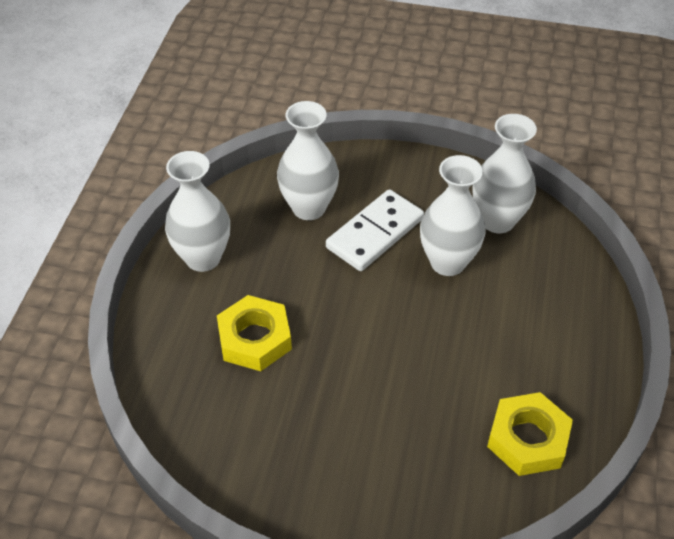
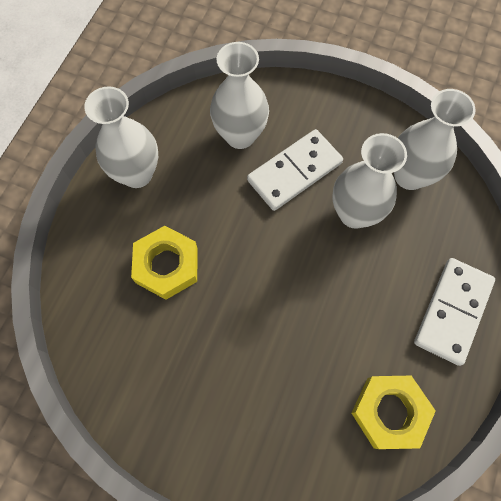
camera: 10 degrees right, 20 degrees up
(571, 336) = (452, 311): none -> white domino

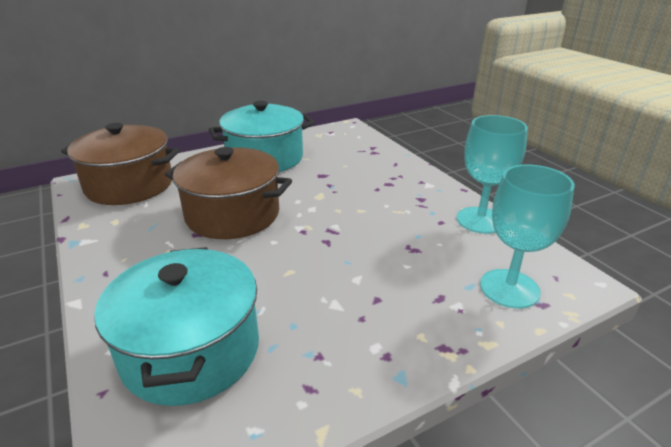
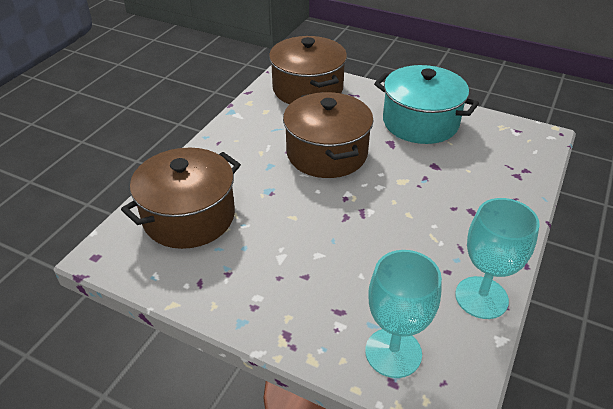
camera: 55 degrees right, 10 degrees up
(191, 350) = (189, 216): turquoise pot -> brown pot

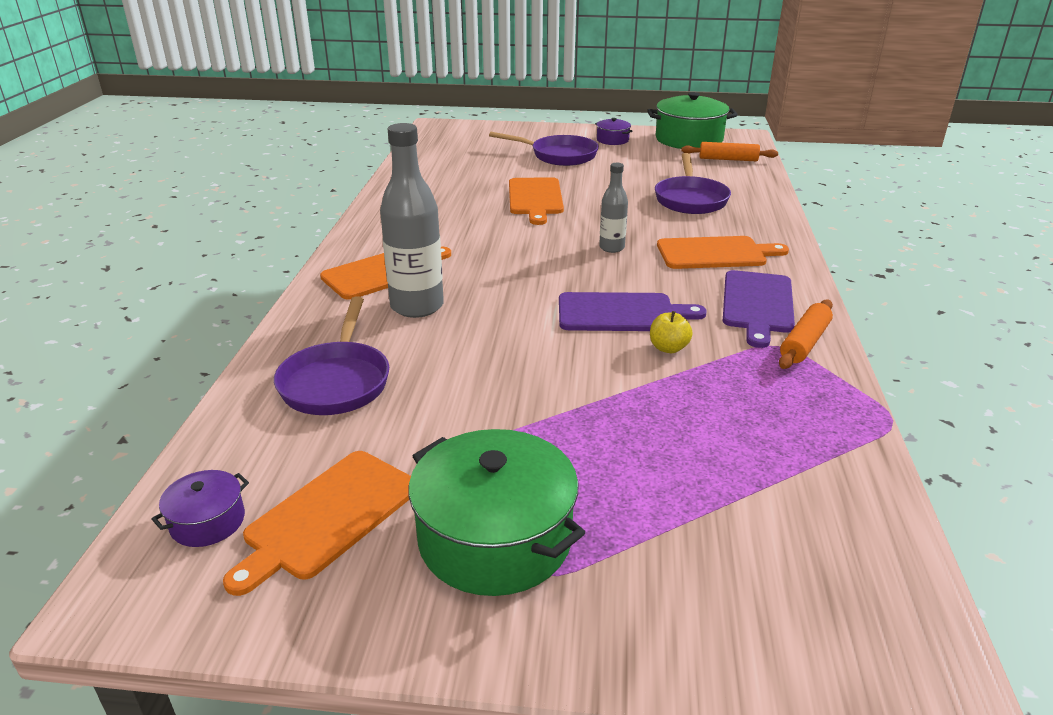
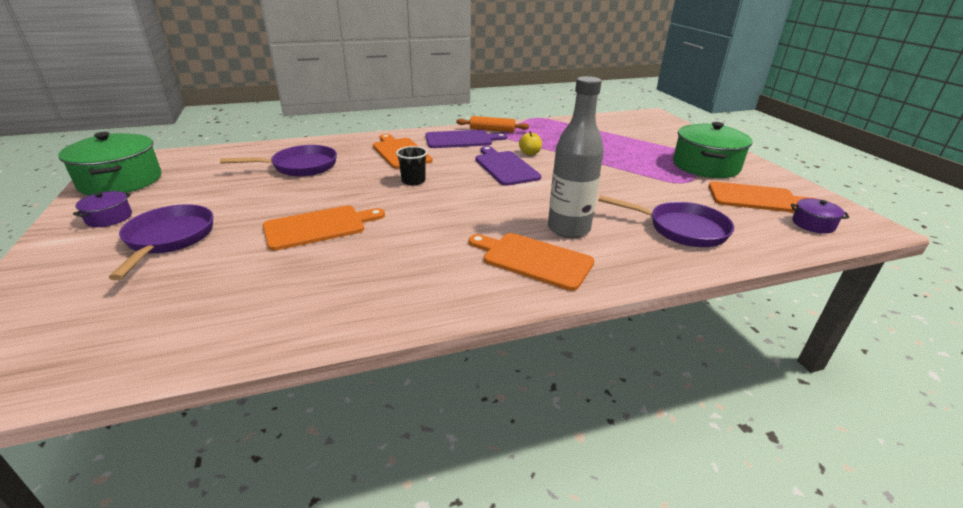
camera: 115 degrees left, 0 degrees up
(336, 381) = (681, 229): purple pan -> purple pan turned 45 degrees clockwise
(611, 248) = (413, 181): grey bottle -> black cup
(728, 159) = (192, 162): orange rolling pin -> none

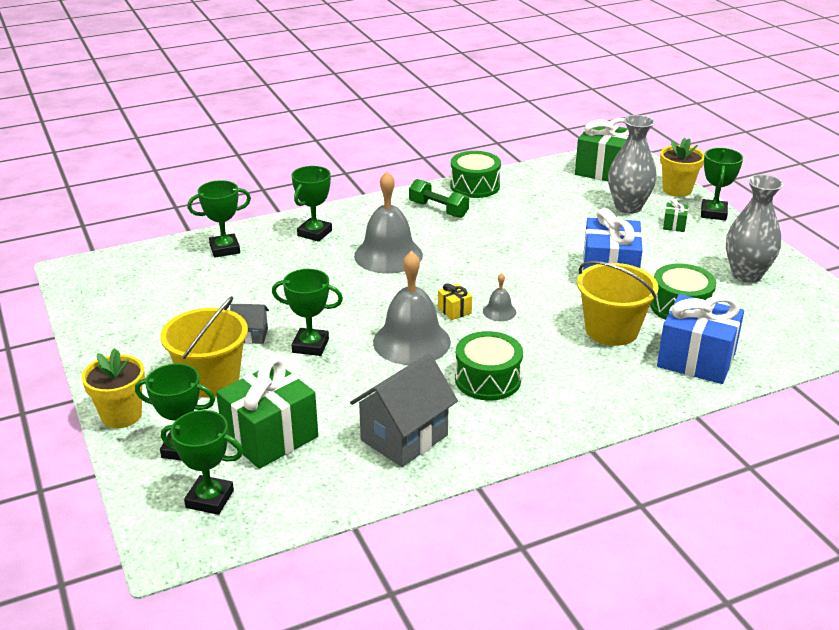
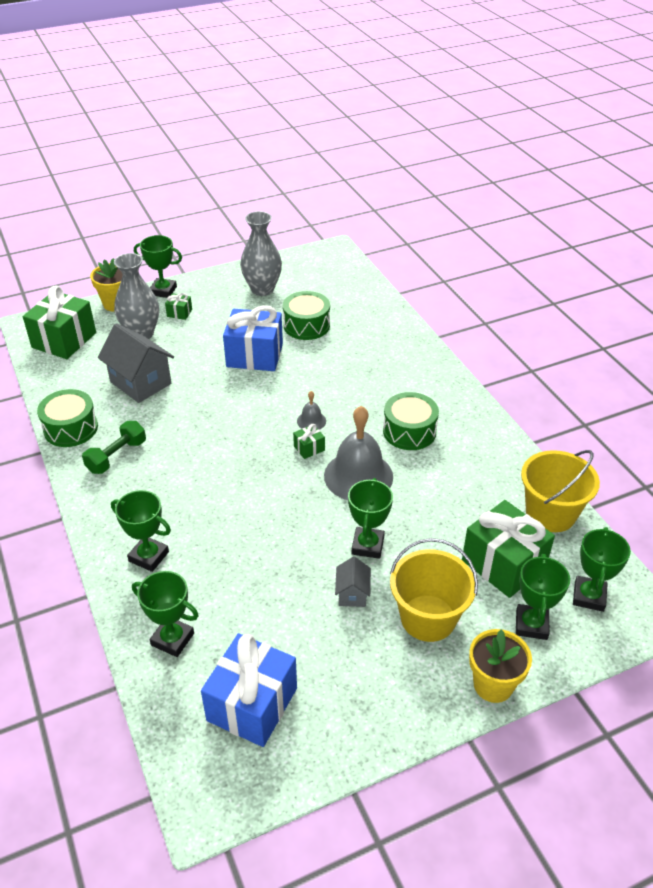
camera: 90 degrees left, 10 degrees up
(225, 249) = (172, 639): green trophy -> green trophy turned 45 degrees counterclockwise
(388, 255) = (206, 494): grey bell -> none
(404, 438) = (489, 479): grey house -> grey house (140, 383)
(454, 310) = (309, 448): yellow gift -> green gift
(611, 330) = (338, 362): yellow bucket -> yellow bucket (550, 513)
(696, 359) = (375, 327): blue gift -> blue gift (252, 704)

■ ■ ■

ACTIVITY — Apart from the pictures, the whole listing should be reproduced exactly.

WRITTEN SOLUTION —
camera: 10 degrees right, 20 degrees up
(571, 336) = (452, 311): none -> white domino

camera: 55 degrees right, 10 degrees up
(191, 350) = (189, 216): turquoise pot -> brown pot

camera: 115 degrees left, 0 degrees up
(336, 381) = (681, 229): purple pan -> purple pan turned 45 degrees clockwise
(611, 248) = (413, 181): grey bottle -> black cup
(728, 159) = (192, 162): orange rolling pin -> none

camera: 90 degrees left, 10 degrees up
(225, 249) = (172, 639): green trophy -> green trophy turned 45 degrees counterclockwise
(388, 255) = (206, 494): grey bell -> none
(404, 438) = (489, 479): grey house -> grey house (140, 383)
(454, 310) = (309, 448): yellow gift -> green gift
(611, 330) = (338, 362): yellow bucket -> yellow bucket (550, 513)
(696, 359) = (375, 327): blue gift -> blue gift (252, 704)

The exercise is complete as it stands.